WHAT IS EXPECTED – Please copy out all of the records below, substituting "wooden table" for "wood desk" wherever it occurs and changing nothing else. Leave the pictures out of your copy.

[Spatial relation records]
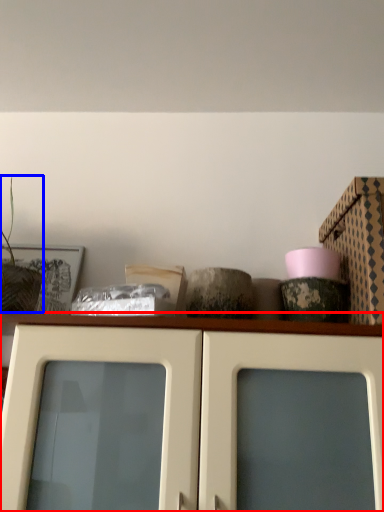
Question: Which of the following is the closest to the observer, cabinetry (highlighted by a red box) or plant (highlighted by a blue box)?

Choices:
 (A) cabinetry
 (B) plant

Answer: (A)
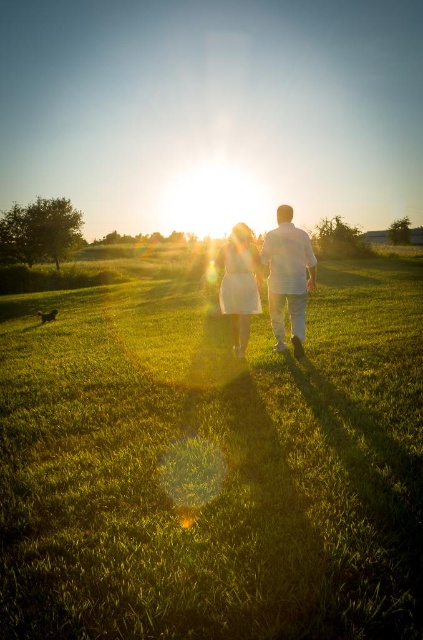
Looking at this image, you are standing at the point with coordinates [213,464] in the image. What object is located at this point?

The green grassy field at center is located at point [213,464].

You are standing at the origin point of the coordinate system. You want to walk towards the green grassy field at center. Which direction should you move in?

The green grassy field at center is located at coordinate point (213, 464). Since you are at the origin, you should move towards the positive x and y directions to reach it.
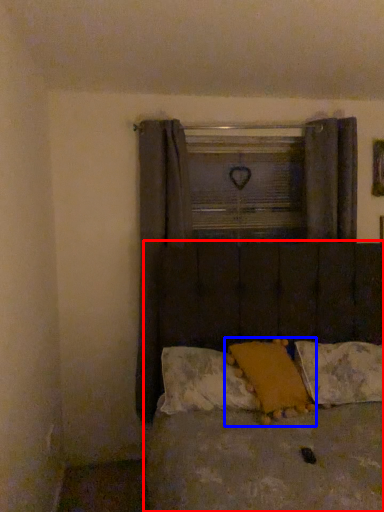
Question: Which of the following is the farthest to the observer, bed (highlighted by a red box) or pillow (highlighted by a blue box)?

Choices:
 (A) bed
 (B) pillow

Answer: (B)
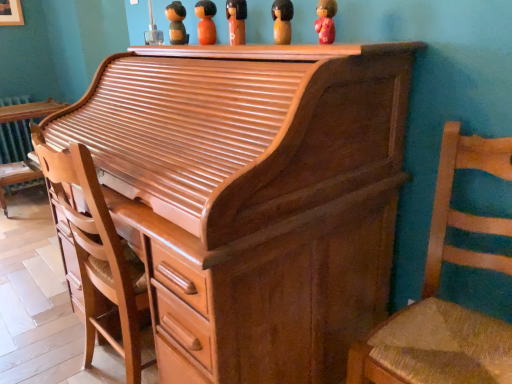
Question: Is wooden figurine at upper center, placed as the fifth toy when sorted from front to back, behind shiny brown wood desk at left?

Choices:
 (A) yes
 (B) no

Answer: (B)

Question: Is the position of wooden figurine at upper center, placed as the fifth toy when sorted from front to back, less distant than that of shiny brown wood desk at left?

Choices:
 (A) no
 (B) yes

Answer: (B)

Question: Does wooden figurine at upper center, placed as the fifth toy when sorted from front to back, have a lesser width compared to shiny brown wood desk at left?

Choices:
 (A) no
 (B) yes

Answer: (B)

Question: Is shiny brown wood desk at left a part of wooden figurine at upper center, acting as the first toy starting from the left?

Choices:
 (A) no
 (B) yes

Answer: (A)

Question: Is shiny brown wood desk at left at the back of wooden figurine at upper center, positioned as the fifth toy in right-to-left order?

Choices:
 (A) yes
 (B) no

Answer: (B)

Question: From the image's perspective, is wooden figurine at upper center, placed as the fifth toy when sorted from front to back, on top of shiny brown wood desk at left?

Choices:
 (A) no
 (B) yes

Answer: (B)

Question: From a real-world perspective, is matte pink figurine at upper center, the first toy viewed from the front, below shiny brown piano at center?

WRITTEN RESPONSE –
Question: Which of the following is the closest to the observer, cabinetry (highlighted by a red box) or plant (highlighted by a blue box)?

Choices:
 (A) cabinetry
 (B) plant

Answer: (A)
Looking at this image, you are standing at the point with coordinates [213,464] in the image. What object is located at this point?

The green grassy field at center is located at point [213,464].

You are standing at the origin point of the coordinate system. You want to walk towards the green grassy field at center. Which direction should you move in?

The green grassy field at center is located at coordinate point (213, 464). Since you are at the origin, you should move towards the positive x and y directions to reach it.
Question: Which of the following is the farthest to the observer, bed (highlighted by a red box) or pillow (highlighted by a blue box)?

Choices:
 (A) bed
 (B) pillow

Answer: (B)
Question: Is wooden figurine at upper center, placed as the fifth toy when sorted from front to back, behind shiny brown wooden table at left?

Choices:
 (A) yes
 (B) no

Answer: (B)

Question: Is the position of wooden figurine at upper center, placed as the fifth toy when sorted from front to back, less distant than that of shiny brown wooden table at left?

Choices:
 (A) no
 (B) yes

Answer: (B)

Question: Does wooden figurine at upper center, placed as the fifth toy when sorted from front to back, have a lesser width compared to shiny brown wooden table at left?

Choices:
 (A) no
 (B) yes

Answer: (B)

Question: Is shiny brown wooden table at left a part of wooden figurine at upper center, acting as the first toy starting from the left?

Choices:
 (A) no
 (B) yes

Answer: (A)

Question: Is shiny brown wooden table at left at the back of wooden figurine at upper center, positioned as the fifth toy in right-to-left order?

Choices:
 (A) yes
 (B) no

Answer: (B)

Question: From the image's perspective, is wooden figurine at upper center, placed as the fifth toy when sorted from front to back, on top of shiny brown wooden table at left?

Choices:
 (A) no
 (B) yes

Answer: (B)

Question: From a real-world perspective, is matte pink figurine at upper center, the first toy viewed from the front, below shiny brown piano at center?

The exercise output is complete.